__Task item__
Repeat all entries word for word; skip images.

================================

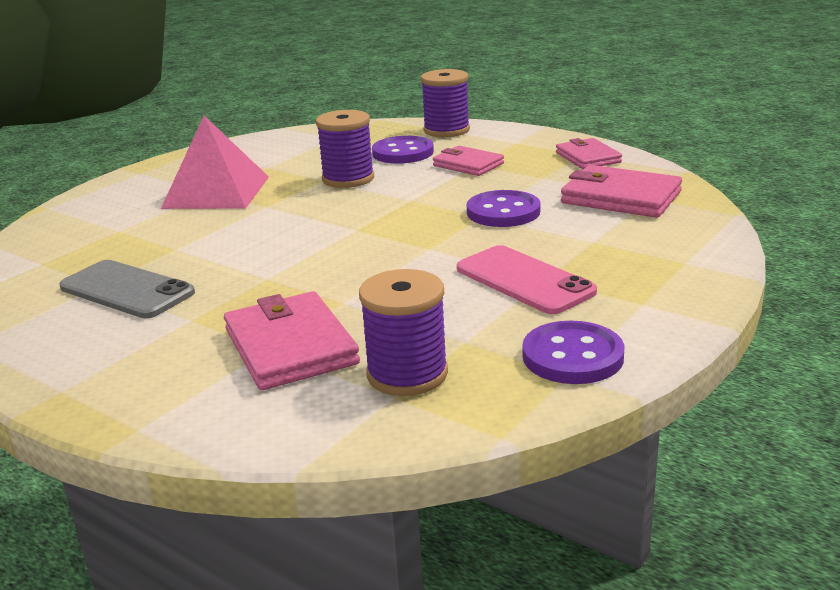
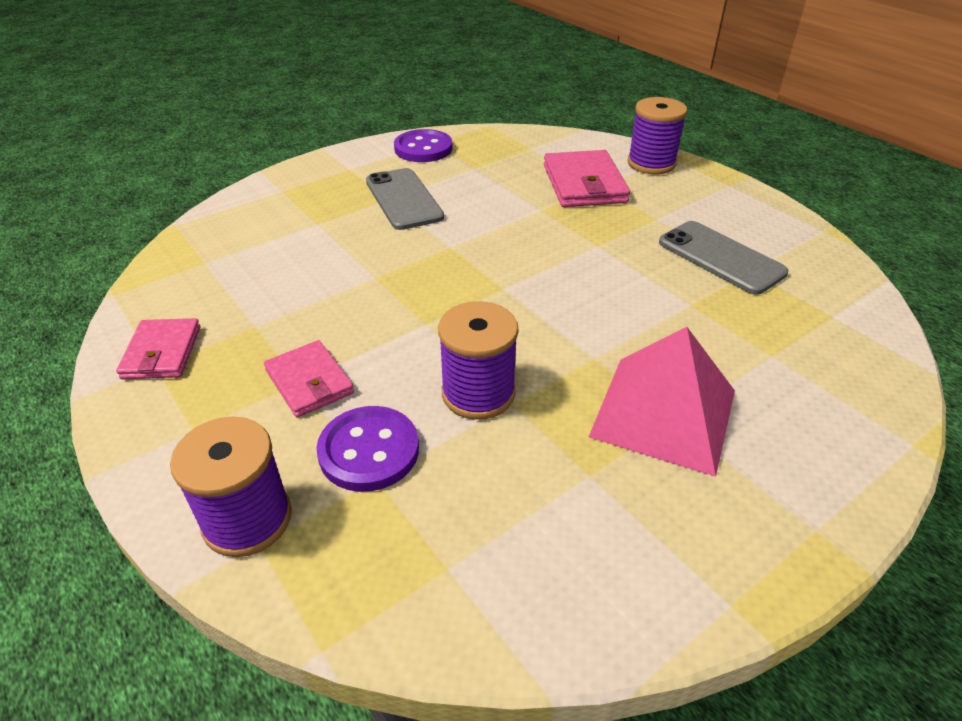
camera: 165 degrees left, 15 degrees up
purple spool [359,269,448,396] -> purple spool moved to [627,97,687,174]
pink phone [457,245,597,314] -> grey phone [366,168,444,230]
purple button [467,190,540,227] -> none
pink wallet [561,165,682,218] -> none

================================

__Task response__
camera: 165 degrees left, 15 degrees up
purple spool [359,269,448,396] -> purple spool moved to [627,97,687,174]
pink phone [457,245,597,314] -> grey phone [366,168,444,230]
purple button [467,190,540,227] -> none
pink wallet [561,165,682,218] -> none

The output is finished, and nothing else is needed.